__PROBLEM__:
Strip out the pictures and output each remaining line of the data word for word.
*** Opening EXCERPTED RECORDS ***
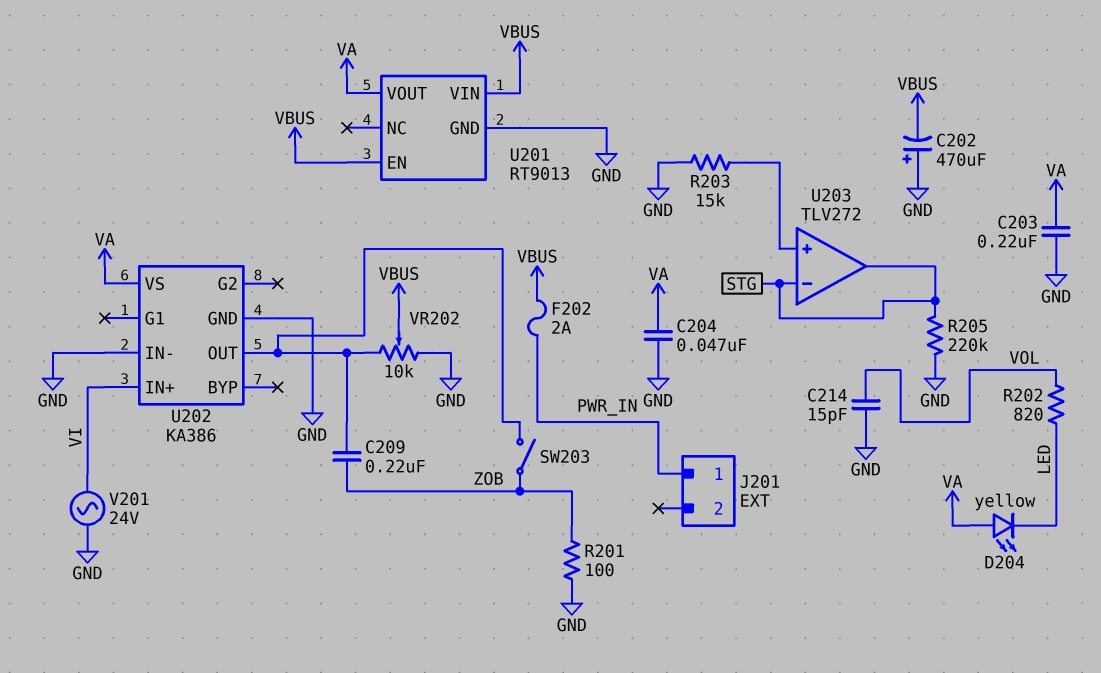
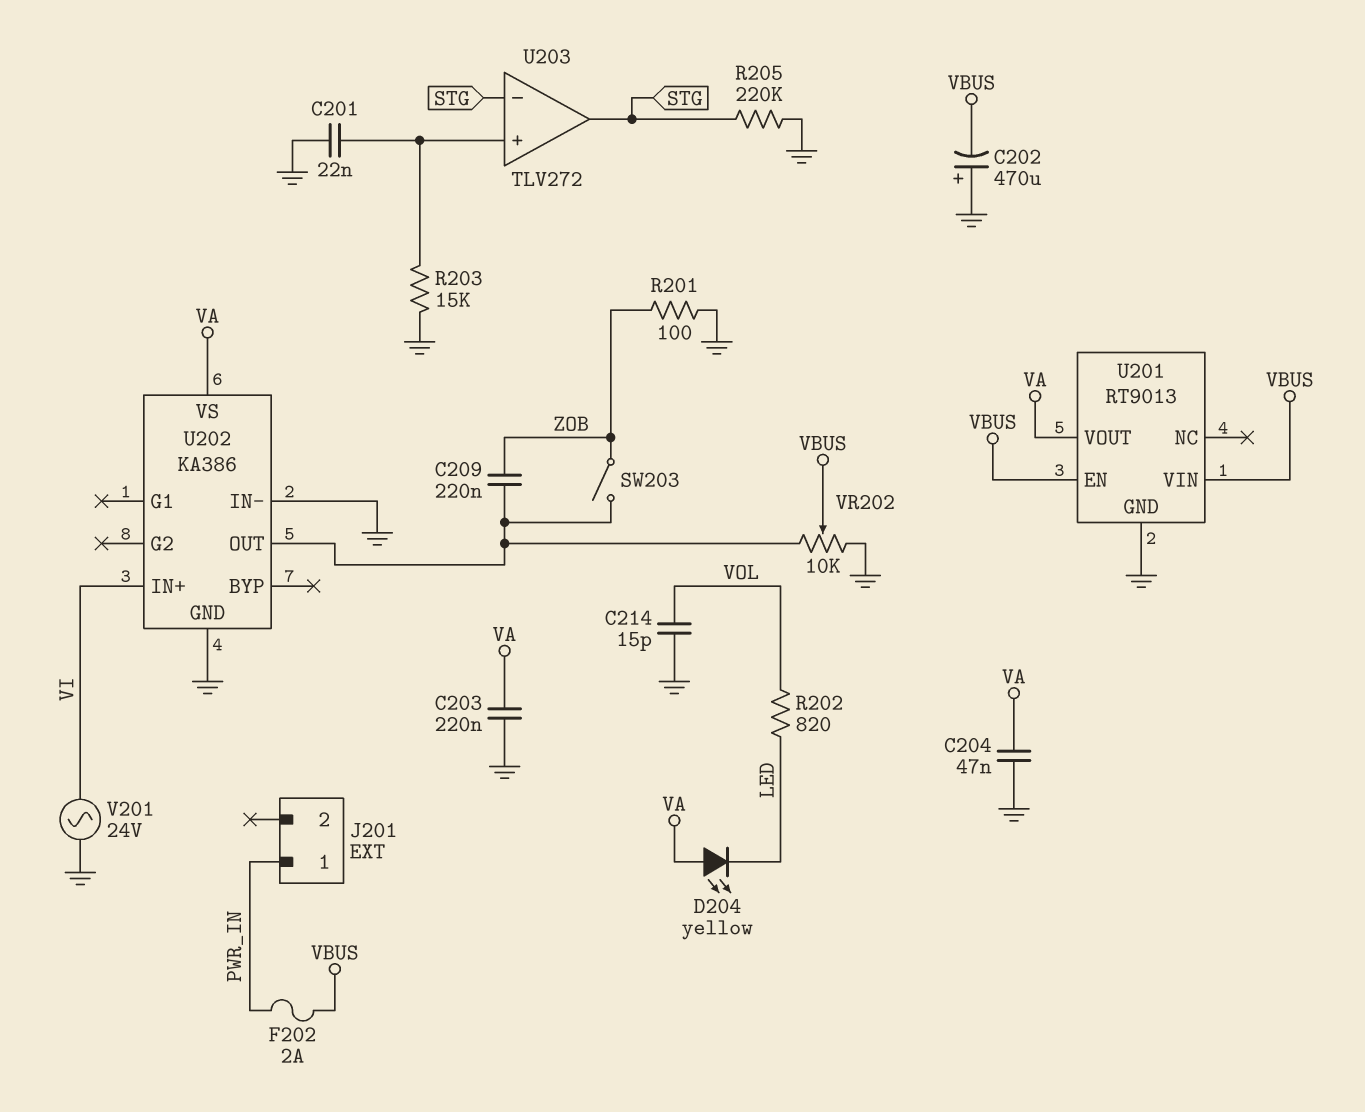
C201: none -> 22nF (GND, U203/in+)

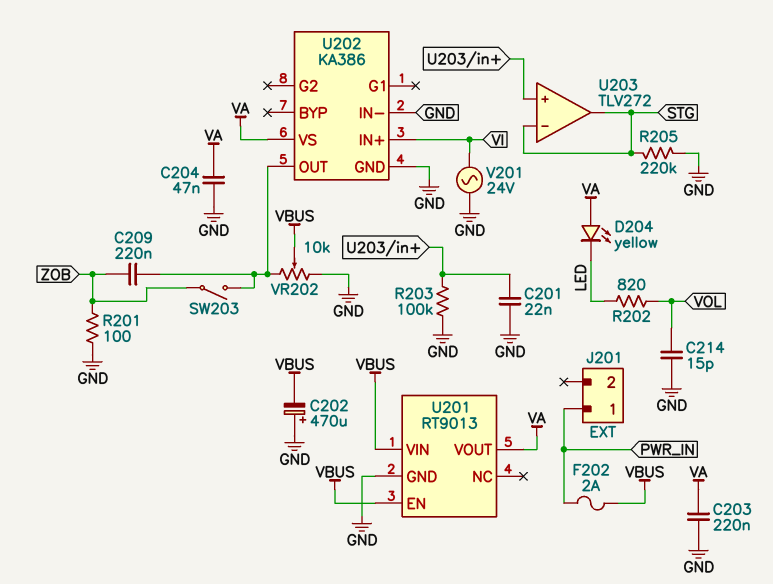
R203: 15k (GND, U203/in+) -> 100k (GND, U203/in+)

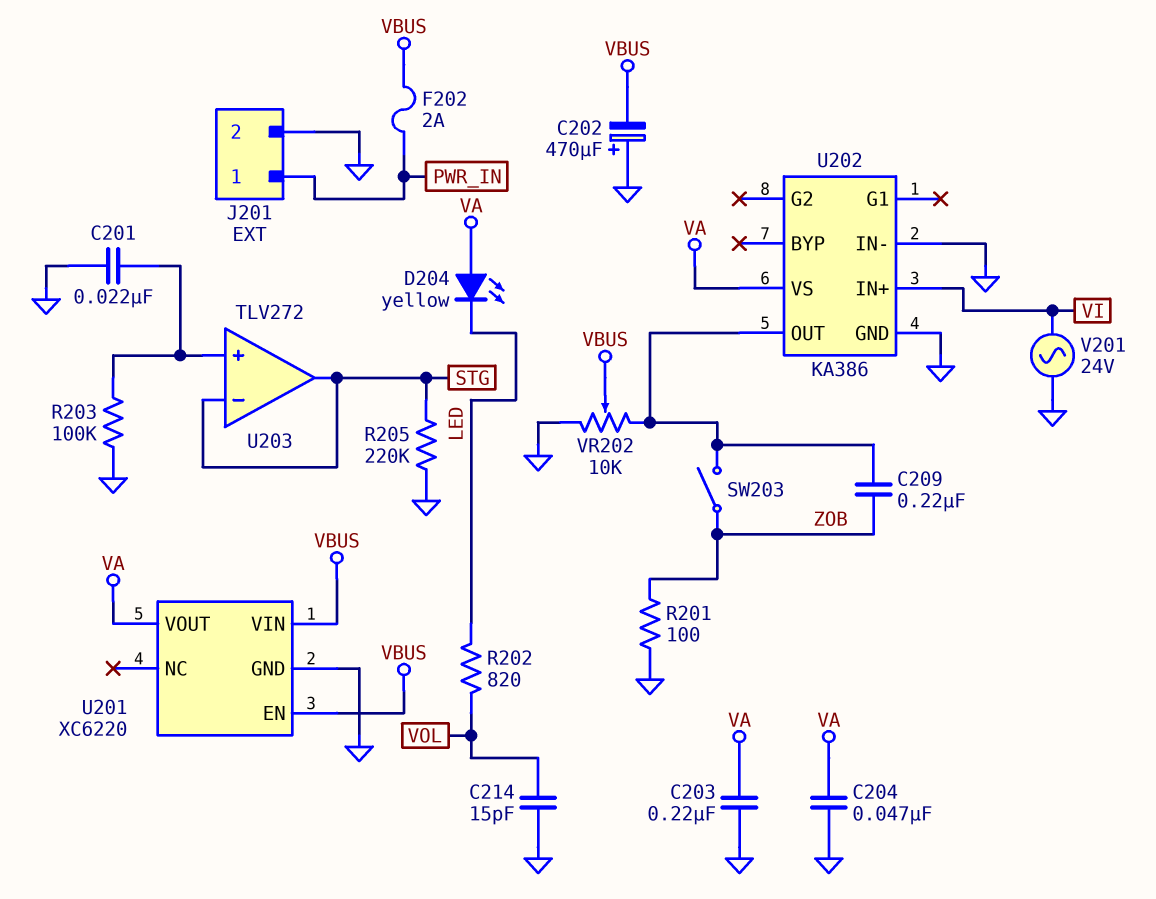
J201 pin 2: none -> GND
U201: RT9013 -> XC6220

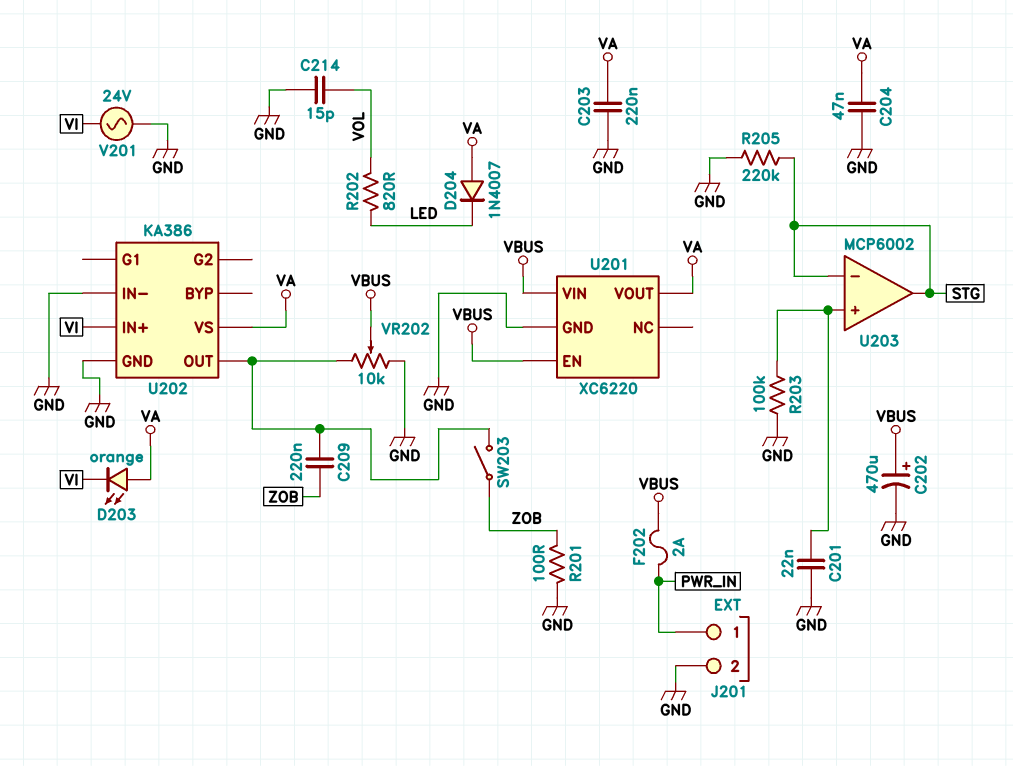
C202: 470uF (plus GND, minus VBUS) -> 470uF (plus VBUS, minus GND)
D203: none -> LED orange (A VA, K VI)
D204: LED yellow (A VA, K LED) -> diode 1N4007 (A VA, K LED)
U203: TLV272 -> MCP6002

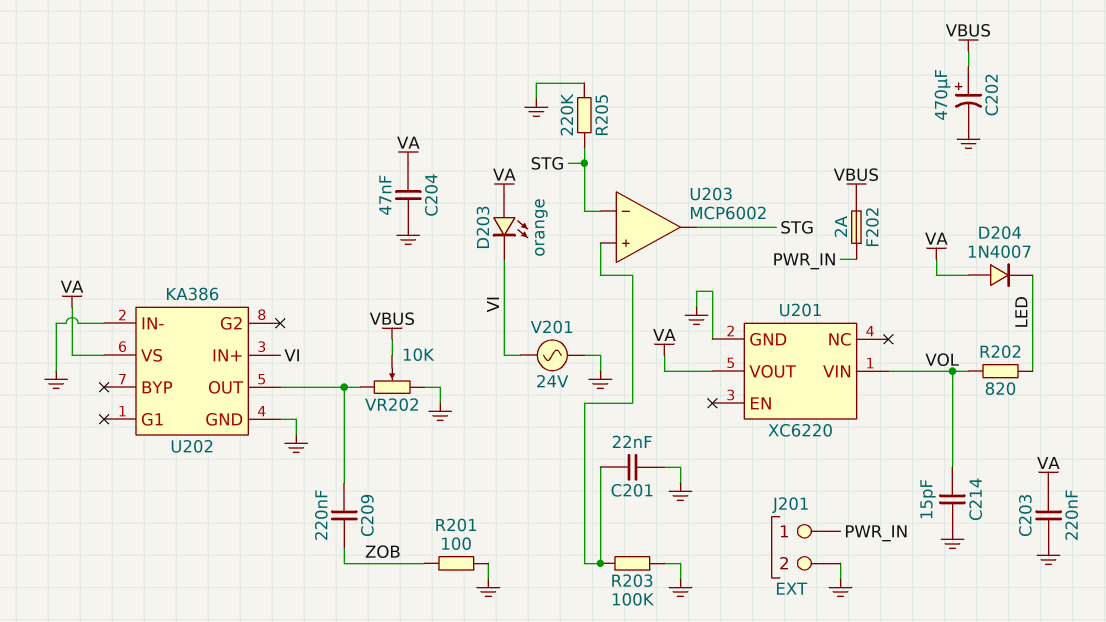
SW203: switch (U202/OUT, ZOB) -> none
U201 pin EN: VBUS -> none
U201 pin VIN: VBUS -> VOL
*** Closing EXCERPTED RECORDS ***
__ANSWER TO THIS TASK__:
C201: none -> 22nF (GND, U203/in+)

R203: 15k (GND, U203/in+) -> 100k (GND, U203/in+)

J201 pin 2: none -> GND
U201: RT9013 -> XC6220

C202: 470uF (plus GND, minus VBUS) -> 470uF (plus VBUS, minus GND)
D203: none -> LED orange (A VA, K VI)
D204: LED yellow (A VA, K LED) -> diode 1N4007 (A VA, K LED)
U203: TLV272 -> MCP6002

SW203: switch (U202/OUT, ZOB) -> none
U201 pin EN: VBUS -> none
U201 pin VIN: VBUS -> VOL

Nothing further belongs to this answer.